▶ **AVAILABLE DATA**
►

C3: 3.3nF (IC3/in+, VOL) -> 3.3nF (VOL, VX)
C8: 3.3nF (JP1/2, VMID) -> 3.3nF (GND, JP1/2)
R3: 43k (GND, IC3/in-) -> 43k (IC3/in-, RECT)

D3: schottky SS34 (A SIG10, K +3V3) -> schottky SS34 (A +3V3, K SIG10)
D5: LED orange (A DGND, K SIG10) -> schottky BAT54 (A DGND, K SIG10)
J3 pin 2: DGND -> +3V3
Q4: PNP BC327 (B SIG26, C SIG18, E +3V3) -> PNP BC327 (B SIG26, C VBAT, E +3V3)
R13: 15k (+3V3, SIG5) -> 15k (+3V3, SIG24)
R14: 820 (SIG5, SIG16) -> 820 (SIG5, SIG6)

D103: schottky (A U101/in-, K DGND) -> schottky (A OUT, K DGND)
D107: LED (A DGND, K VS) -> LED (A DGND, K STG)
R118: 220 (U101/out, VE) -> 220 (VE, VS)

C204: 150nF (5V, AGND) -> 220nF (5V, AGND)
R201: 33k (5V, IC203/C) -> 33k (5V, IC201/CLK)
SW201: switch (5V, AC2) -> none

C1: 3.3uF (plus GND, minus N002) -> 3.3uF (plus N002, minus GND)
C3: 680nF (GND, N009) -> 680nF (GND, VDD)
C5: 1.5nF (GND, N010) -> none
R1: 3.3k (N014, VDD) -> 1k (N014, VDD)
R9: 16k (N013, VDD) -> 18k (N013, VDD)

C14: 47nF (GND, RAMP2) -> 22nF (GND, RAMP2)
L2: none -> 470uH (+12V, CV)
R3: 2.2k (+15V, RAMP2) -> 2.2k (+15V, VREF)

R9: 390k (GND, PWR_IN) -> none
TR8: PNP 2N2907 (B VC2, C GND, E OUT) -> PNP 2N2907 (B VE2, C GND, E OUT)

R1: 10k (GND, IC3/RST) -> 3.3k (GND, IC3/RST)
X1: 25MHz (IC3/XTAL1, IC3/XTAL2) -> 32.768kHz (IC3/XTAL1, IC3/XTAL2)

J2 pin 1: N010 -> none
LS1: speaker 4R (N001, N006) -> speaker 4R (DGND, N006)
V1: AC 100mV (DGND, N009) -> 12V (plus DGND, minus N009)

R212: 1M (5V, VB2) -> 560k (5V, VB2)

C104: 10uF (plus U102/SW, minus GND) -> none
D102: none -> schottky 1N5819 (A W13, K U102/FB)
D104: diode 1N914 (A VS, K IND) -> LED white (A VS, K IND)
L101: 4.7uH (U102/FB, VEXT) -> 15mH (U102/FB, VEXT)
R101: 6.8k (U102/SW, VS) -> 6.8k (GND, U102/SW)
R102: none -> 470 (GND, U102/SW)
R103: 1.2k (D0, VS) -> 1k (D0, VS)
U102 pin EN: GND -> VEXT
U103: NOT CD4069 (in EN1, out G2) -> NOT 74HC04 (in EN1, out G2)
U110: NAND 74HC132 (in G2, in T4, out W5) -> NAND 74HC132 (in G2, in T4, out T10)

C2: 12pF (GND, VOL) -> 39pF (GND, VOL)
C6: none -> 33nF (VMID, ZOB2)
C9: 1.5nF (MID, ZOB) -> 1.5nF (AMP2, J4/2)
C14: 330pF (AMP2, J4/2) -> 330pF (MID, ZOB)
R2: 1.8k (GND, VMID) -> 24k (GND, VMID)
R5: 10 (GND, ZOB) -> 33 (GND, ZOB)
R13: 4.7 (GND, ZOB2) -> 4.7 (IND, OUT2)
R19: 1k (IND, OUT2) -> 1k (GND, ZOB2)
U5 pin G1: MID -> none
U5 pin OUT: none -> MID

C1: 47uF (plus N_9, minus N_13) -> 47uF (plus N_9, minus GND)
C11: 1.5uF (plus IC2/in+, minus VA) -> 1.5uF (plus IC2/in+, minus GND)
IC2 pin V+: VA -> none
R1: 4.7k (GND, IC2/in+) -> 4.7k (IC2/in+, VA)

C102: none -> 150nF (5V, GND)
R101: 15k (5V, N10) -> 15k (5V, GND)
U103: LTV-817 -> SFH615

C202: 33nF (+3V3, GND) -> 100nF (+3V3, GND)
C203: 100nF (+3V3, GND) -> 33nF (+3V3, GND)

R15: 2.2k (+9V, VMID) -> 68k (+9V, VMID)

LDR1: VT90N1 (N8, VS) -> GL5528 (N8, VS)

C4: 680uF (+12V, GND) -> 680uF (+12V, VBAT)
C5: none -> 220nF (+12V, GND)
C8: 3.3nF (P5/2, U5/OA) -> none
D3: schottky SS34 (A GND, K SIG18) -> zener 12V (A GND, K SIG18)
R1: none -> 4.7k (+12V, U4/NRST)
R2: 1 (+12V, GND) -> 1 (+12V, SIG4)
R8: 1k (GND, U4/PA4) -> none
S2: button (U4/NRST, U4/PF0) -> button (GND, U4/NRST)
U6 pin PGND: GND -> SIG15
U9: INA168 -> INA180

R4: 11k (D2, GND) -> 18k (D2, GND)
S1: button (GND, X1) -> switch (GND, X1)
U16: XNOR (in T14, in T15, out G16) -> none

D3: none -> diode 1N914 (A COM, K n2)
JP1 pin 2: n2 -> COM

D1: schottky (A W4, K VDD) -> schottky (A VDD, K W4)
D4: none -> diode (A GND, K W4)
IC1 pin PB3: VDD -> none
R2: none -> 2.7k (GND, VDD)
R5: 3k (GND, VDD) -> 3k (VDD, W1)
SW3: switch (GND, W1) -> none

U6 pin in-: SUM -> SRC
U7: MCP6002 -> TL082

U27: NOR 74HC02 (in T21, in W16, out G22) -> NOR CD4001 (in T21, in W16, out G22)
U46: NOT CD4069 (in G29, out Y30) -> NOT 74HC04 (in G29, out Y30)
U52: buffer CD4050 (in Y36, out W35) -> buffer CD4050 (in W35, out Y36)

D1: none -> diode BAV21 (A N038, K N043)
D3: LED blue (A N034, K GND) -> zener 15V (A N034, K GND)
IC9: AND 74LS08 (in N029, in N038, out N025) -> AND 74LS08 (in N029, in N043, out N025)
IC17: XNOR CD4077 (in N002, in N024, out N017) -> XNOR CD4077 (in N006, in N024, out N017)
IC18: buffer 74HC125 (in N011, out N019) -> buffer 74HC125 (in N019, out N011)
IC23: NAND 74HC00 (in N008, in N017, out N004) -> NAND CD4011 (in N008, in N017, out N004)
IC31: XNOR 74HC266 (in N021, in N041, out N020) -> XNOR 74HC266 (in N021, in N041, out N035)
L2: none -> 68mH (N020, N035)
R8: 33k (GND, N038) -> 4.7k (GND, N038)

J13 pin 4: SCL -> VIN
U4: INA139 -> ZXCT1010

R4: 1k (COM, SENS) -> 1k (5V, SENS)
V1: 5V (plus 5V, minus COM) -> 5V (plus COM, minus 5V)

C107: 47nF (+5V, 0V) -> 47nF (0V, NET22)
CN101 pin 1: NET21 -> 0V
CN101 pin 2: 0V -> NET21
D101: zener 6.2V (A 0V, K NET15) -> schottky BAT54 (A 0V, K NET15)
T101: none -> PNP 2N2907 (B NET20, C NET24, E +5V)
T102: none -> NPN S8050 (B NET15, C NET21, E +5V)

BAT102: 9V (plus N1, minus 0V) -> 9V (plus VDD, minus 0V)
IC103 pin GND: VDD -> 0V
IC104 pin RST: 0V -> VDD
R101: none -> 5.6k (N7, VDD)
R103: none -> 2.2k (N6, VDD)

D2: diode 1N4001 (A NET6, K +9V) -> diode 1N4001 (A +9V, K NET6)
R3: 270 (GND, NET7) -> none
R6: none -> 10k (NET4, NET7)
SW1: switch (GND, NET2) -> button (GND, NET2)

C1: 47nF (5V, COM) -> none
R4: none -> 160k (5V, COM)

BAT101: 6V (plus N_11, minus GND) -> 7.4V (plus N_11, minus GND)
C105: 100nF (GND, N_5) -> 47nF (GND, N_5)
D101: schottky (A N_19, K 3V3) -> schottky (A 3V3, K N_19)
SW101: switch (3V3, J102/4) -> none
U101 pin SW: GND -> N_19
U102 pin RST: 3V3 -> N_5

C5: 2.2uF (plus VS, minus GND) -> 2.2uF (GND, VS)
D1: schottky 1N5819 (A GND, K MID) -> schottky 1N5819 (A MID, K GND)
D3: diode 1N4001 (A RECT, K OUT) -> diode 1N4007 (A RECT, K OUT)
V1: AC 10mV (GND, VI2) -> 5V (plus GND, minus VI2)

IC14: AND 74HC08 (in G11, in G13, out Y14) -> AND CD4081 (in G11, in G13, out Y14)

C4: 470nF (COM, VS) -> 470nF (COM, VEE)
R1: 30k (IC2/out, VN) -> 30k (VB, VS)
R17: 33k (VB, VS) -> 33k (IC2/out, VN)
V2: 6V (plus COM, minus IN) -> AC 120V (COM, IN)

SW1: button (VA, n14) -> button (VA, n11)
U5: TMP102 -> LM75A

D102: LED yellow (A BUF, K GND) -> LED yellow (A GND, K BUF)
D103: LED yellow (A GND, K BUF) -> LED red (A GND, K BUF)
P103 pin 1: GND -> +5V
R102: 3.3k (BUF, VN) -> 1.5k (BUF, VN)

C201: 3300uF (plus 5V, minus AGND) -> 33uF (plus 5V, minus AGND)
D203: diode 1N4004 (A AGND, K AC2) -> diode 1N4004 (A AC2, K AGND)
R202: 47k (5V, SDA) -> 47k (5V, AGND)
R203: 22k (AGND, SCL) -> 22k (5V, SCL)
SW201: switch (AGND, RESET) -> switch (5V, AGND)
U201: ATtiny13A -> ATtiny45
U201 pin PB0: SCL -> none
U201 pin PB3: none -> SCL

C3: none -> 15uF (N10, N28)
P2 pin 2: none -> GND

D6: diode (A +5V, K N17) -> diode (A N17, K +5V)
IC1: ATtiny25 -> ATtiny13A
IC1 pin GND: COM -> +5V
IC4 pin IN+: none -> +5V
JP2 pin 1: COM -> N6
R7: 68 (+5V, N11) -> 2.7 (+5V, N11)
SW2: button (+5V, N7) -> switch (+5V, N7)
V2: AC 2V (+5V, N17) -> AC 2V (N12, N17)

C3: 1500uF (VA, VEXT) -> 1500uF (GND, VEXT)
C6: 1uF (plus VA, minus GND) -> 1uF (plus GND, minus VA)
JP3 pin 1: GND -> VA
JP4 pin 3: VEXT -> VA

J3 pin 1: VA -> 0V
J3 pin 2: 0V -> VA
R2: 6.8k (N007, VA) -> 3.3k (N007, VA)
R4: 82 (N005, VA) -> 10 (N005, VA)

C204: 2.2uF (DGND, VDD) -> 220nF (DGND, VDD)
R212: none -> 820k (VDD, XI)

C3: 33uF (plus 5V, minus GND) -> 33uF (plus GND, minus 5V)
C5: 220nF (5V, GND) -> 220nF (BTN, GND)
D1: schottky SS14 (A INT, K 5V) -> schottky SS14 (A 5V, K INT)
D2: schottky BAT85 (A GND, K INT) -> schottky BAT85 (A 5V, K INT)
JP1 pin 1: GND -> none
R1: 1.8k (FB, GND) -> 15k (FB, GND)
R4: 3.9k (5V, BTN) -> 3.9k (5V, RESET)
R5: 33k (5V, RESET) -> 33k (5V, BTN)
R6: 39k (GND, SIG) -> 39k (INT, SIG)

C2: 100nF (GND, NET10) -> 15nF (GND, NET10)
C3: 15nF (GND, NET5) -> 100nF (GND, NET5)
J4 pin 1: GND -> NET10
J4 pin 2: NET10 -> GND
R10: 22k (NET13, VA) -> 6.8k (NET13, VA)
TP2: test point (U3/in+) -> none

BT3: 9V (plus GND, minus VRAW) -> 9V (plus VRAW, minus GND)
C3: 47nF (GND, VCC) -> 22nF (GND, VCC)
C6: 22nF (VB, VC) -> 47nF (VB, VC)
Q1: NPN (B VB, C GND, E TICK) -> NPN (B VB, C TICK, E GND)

◄

▶ **HOW TO COMPLETE THIS TASK**
Above are the entries. Quote exactly the lines from the one bearing "D103: LED yellow" through the one bearing "C3: 1500uF (VA, VEXT) -> 1500uF (GND, VEXT)".

▶ **ANSWER TO THE EXERCISE**
D103: LED yellow (A GND, K BUF) -> LED red (A GND, K BUF)
P103 pin 1: GND -> +5V
R102: 3.3k (BUF, VN) -> 1.5k (BUF, VN)

C201: 3300uF (plus 5V, minus AGND) -> 33uF (plus 5V, minus AGND)
D203: diode 1N4004 (A AGND, K AC2) -> diode 1N4004 (A AC2, K AGND)
R202: 47k (5V, SDA) -> 47k (5V, AGND)
R203: 22k (AGND, SCL) -> 22k (5V, SCL)
SW201: switch (AGND, RESET) -> switch (5V, AGND)
U201: ATtiny13A -> ATtiny45
U201 pin PB0: SCL -> none
U201 pin PB3: none -> SCL

C3: none -> 15uF (N10, N28)
P2 pin 2: none -> GND

D6: diode (A +5V, K N17) -> diode (A N17, K +5V)
IC1: ATtiny25 -> ATtiny13A
IC1 pin GND: COM -> +5V
IC4 pin IN+: none -> +5V
JP2 pin 1: COM -> N6
R7: 68 (+5V, N11) -> 2.7 (+5V, N11)
SW2: button (+5V, N7) -> switch (+5V, N7)
V2: AC 2V (+5V, N17) -> AC 2V (N12, N17)

C3: 1500uF (VA, VEXT) -> 1500uF (GND, VEXT)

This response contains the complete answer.